▶ Records for processing
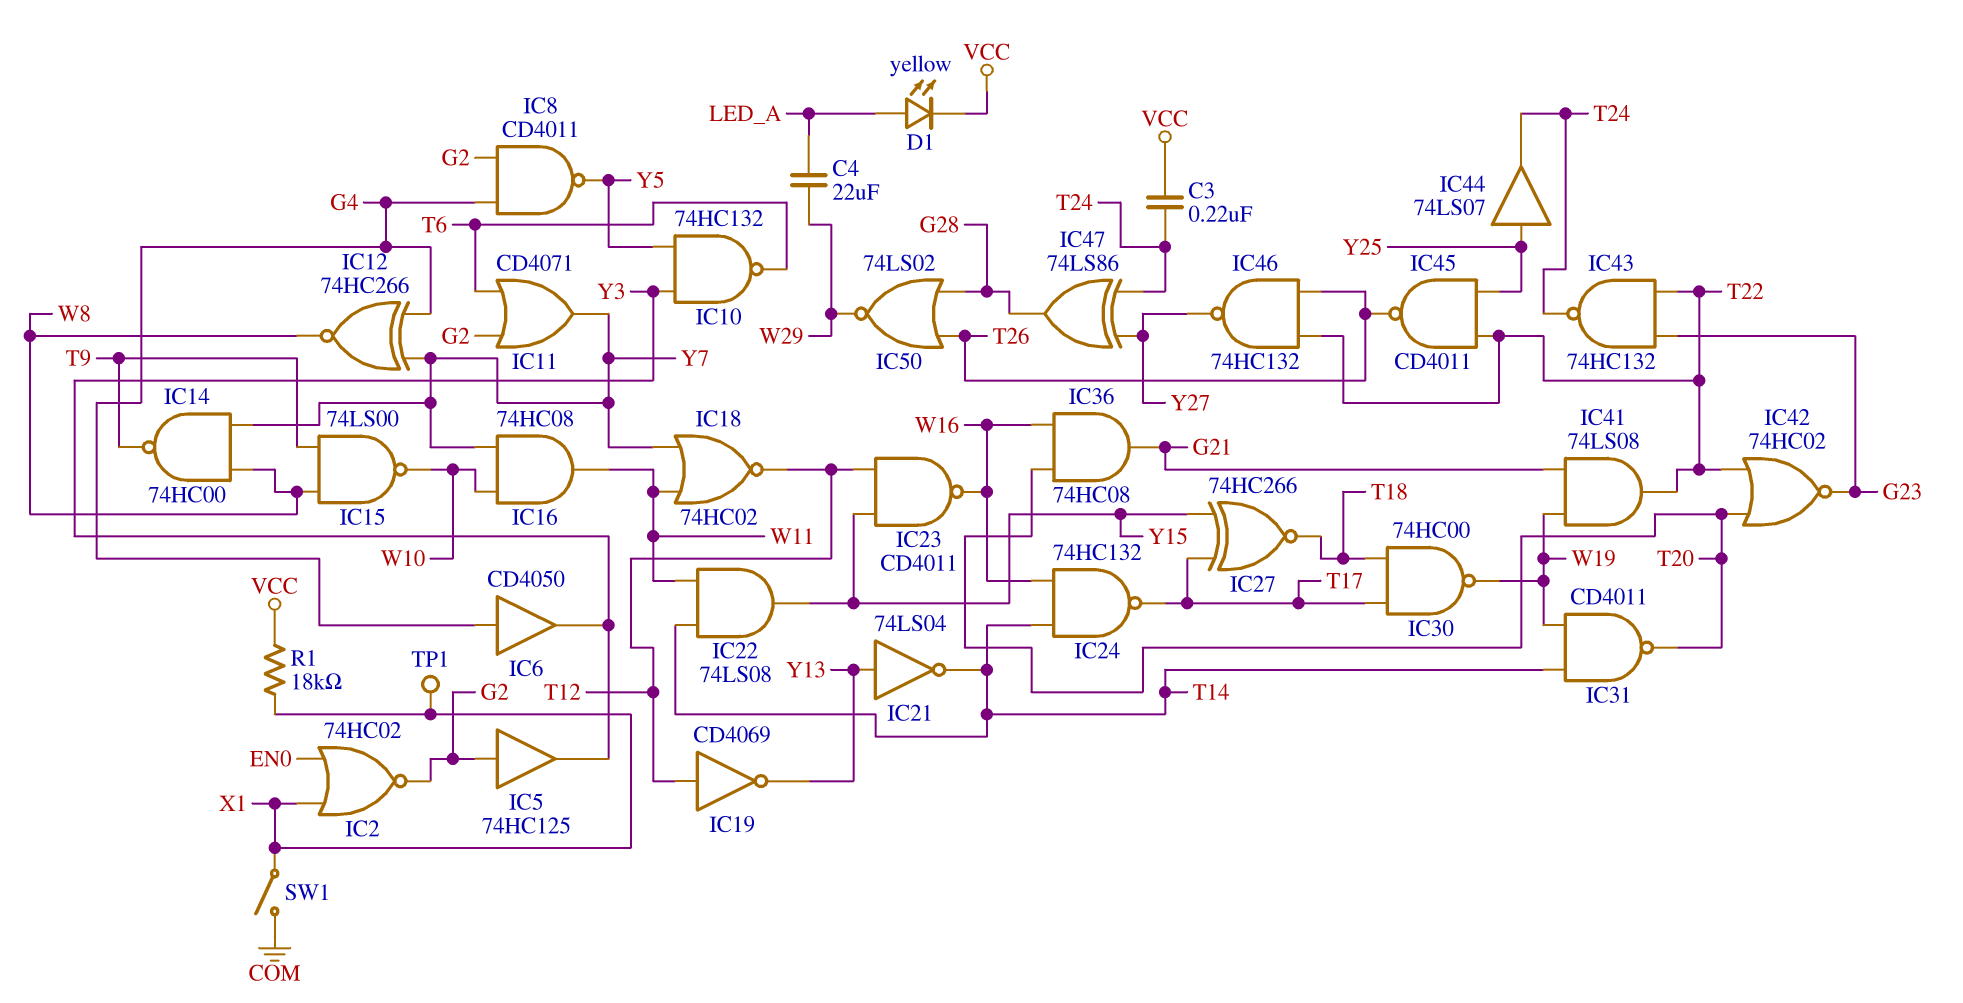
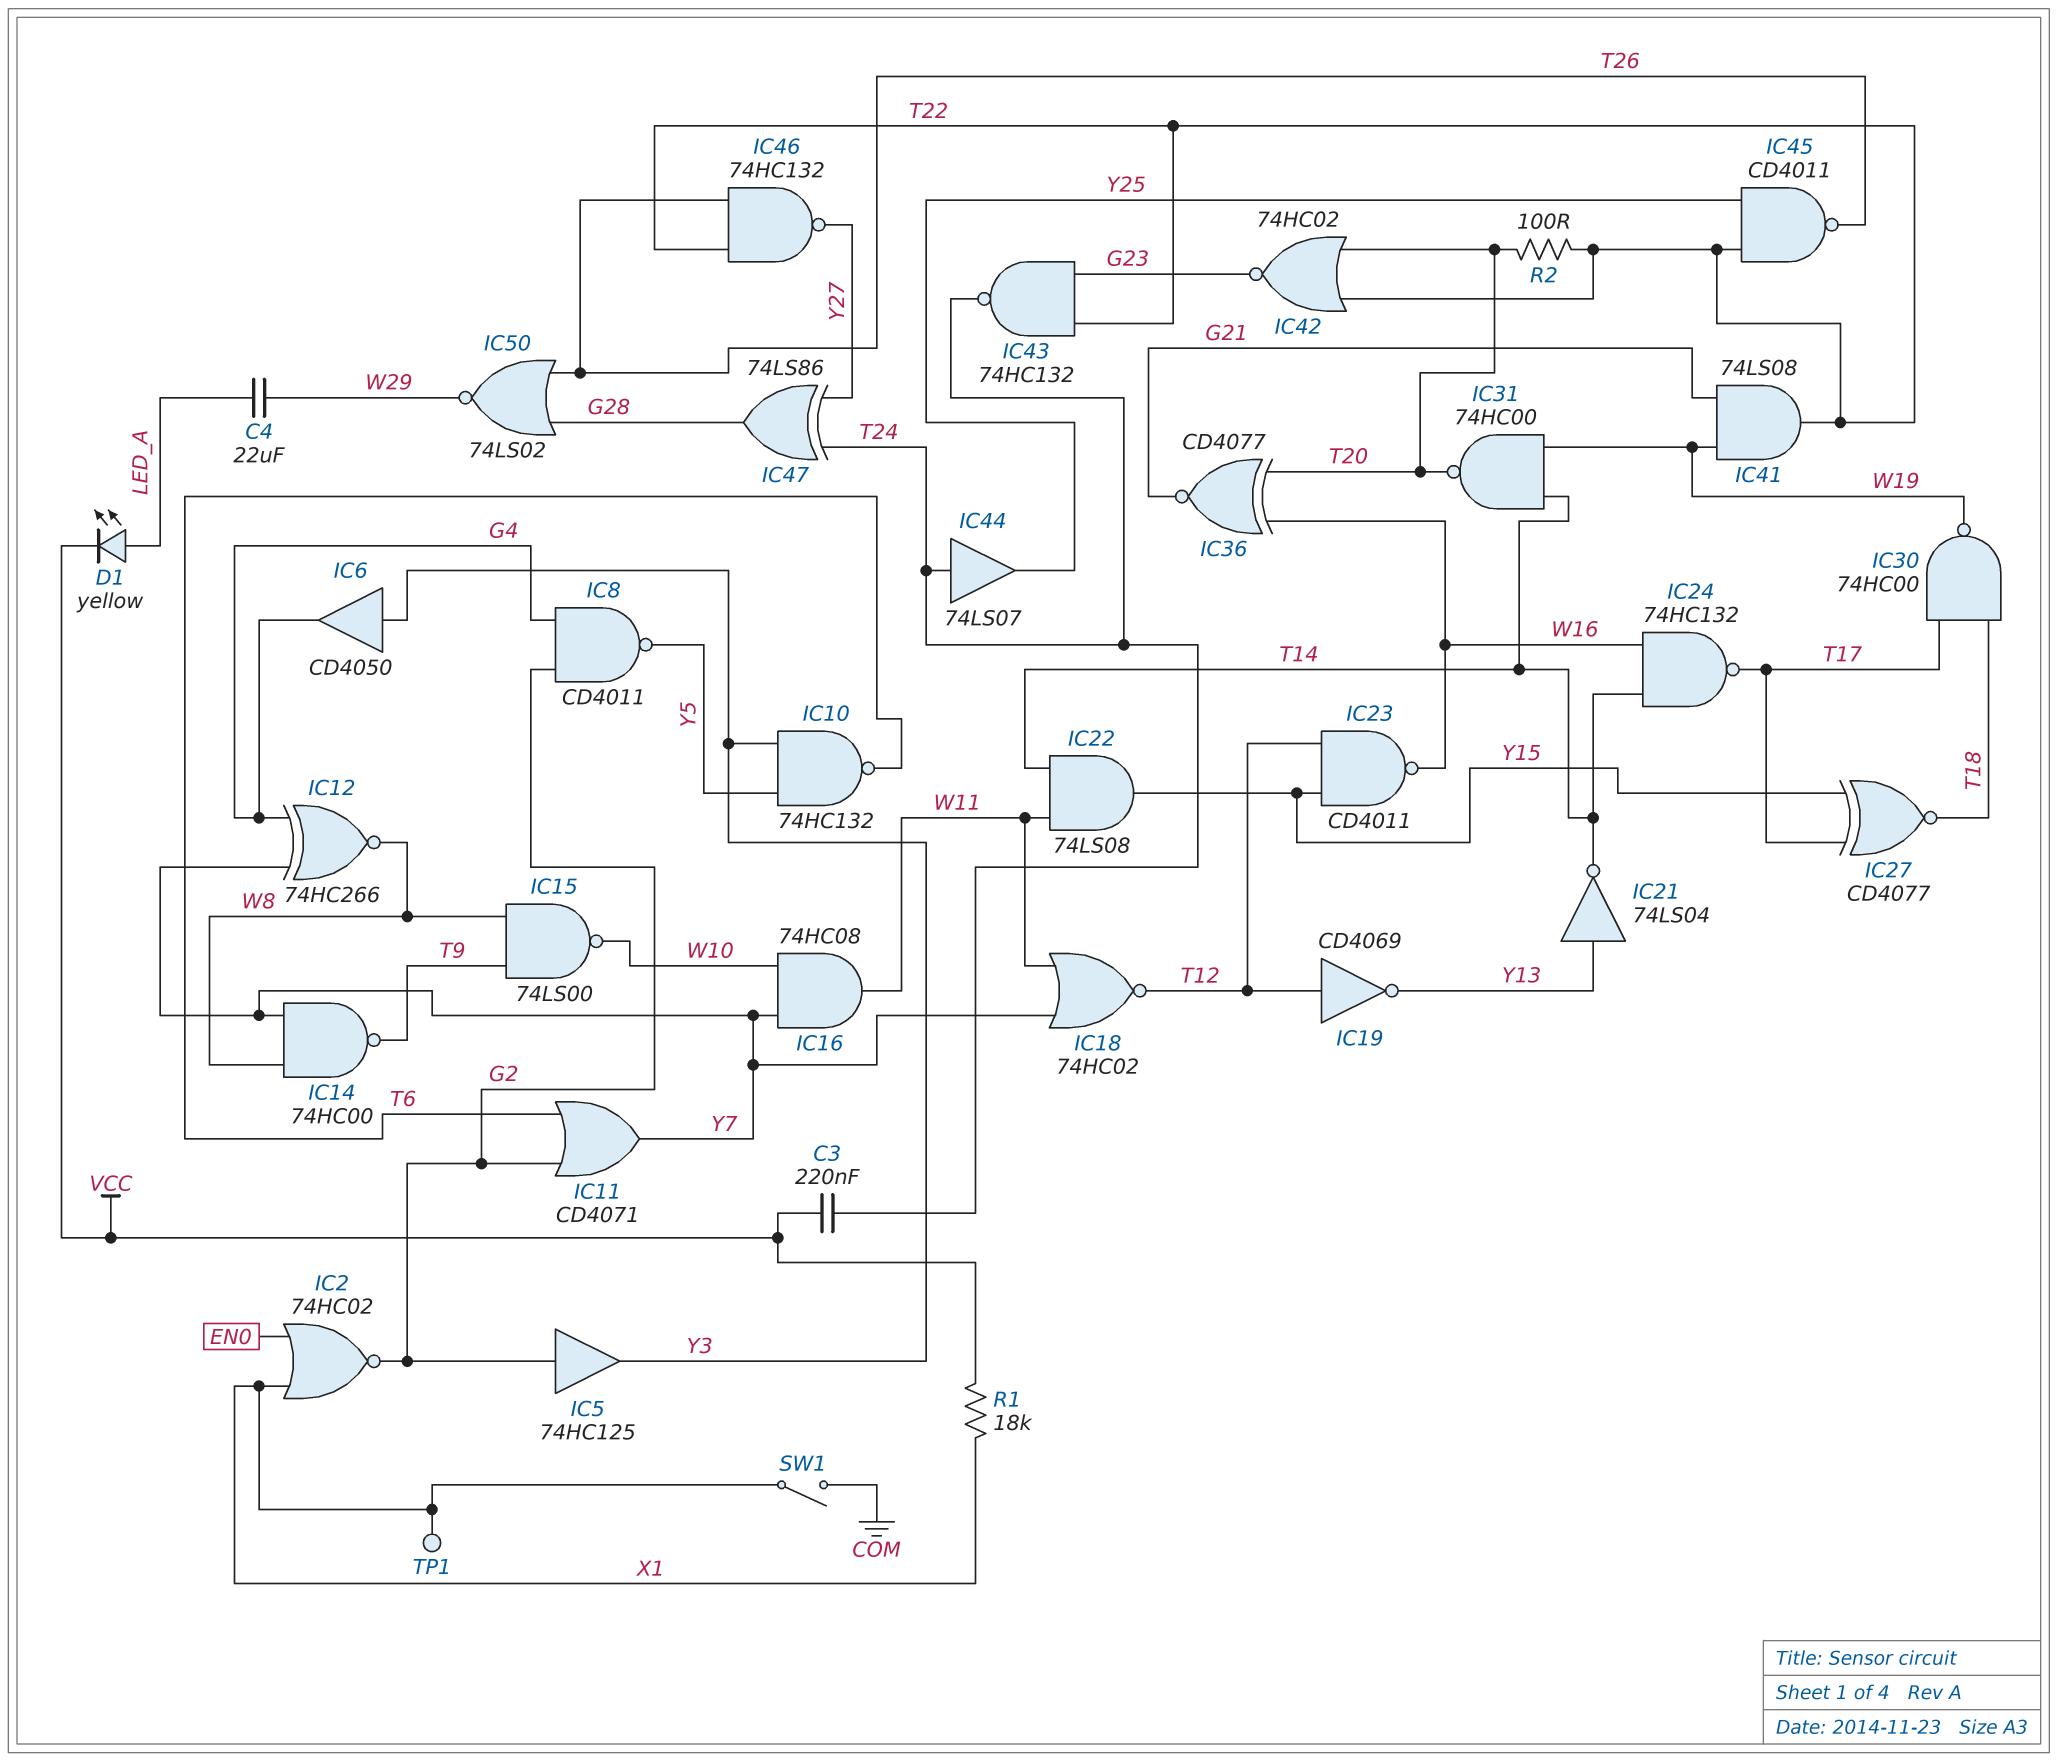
IC6: buffer CD4050 (in G4, out Y3) -> buffer CD4050 (in Y3, out G4)
IC27: XNOR 74HC266 (in T17, in Y15, out T18) -> XNOR CD4077 (in T17, in Y15, out T18)
IC31: NAND CD4011 (in T14, in W19, out T20) -> NAND 74HC00 (in T14, in W19, out T20)
IC36: AND 74HC08 (in T20, in W16, out G21) -> XNOR CD4077 (in T20, in W16, out G21)
IC44: buffer 74LS07 (in Y25, out T24) -> buffer 74LS07 (in T24, out Y25)
R2: none -> 100 (T20, T22)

▶ Task details
Print nothing except the lines from the line containing "IC44: buffer 74LS07" to the end of the listing, exactly as written.

▶ Reply
IC44: buffer 74LS07 (in Y25, out T24) -> buffer 74LS07 (in T24, out Y25)
R2: none -> 100 (T20, T22)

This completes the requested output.